#### Exercise:
Omitting all images, give the entries that follow again exactly as they read.

═══ Records for the exercise ═══

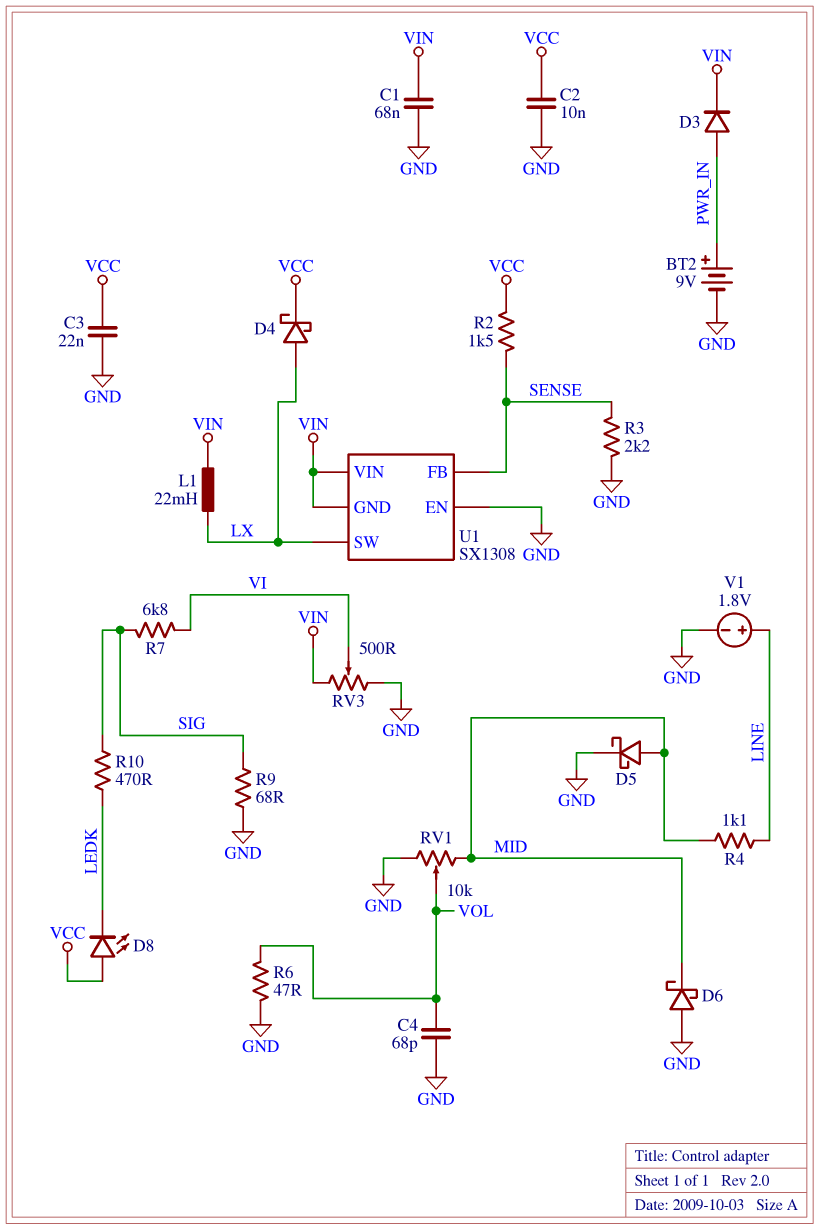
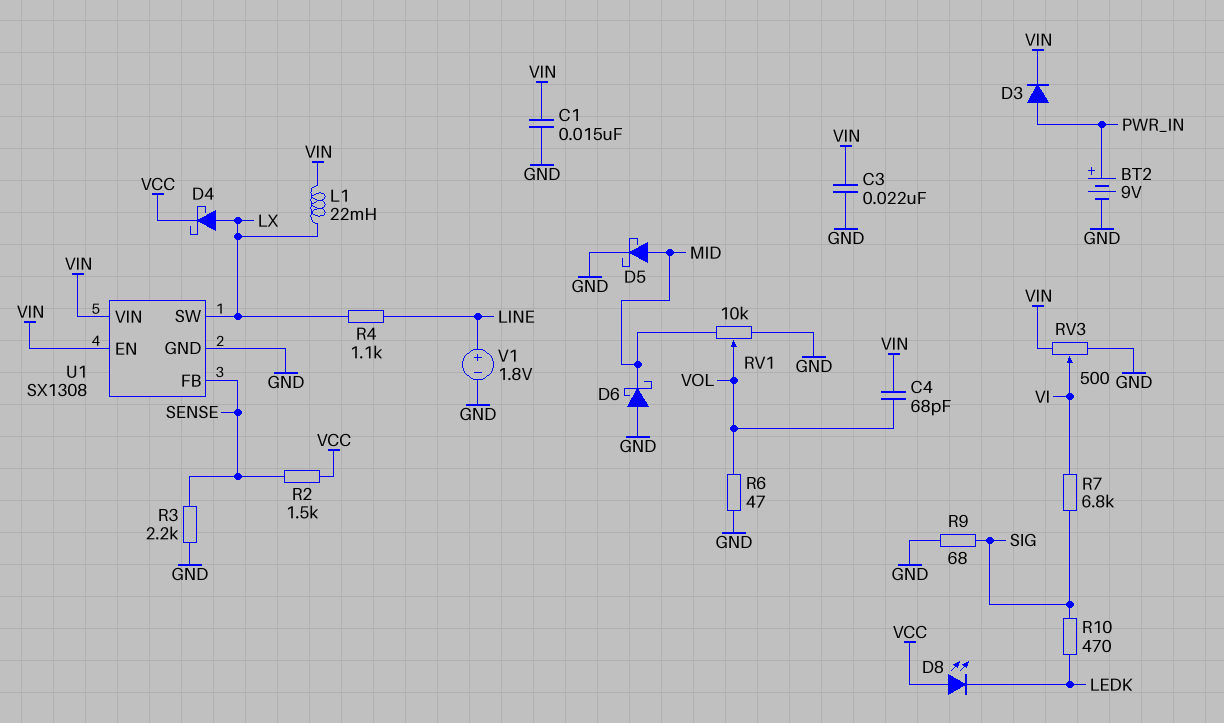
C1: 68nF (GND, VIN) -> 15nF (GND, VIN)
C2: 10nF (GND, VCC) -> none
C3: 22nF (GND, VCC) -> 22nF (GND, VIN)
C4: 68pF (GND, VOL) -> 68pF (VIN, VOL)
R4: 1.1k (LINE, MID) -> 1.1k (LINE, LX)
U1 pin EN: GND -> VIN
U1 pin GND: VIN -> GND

═══

#### Result of the task:
C1: 68nF (GND, VIN) -> 15nF (GND, VIN)
C2: 10nF (GND, VCC) -> none
C3: 22nF (GND, VCC) -> 22nF (GND, VIN)
C4: 68pF (GND, VOL) -> 68pF (VIN, VOL)
R4: 1.1k (LINE, MID) -> 1.1k (LINE, LX)
U1 pin EN: GND -> VIN
U1 pin GND: VIN -> GND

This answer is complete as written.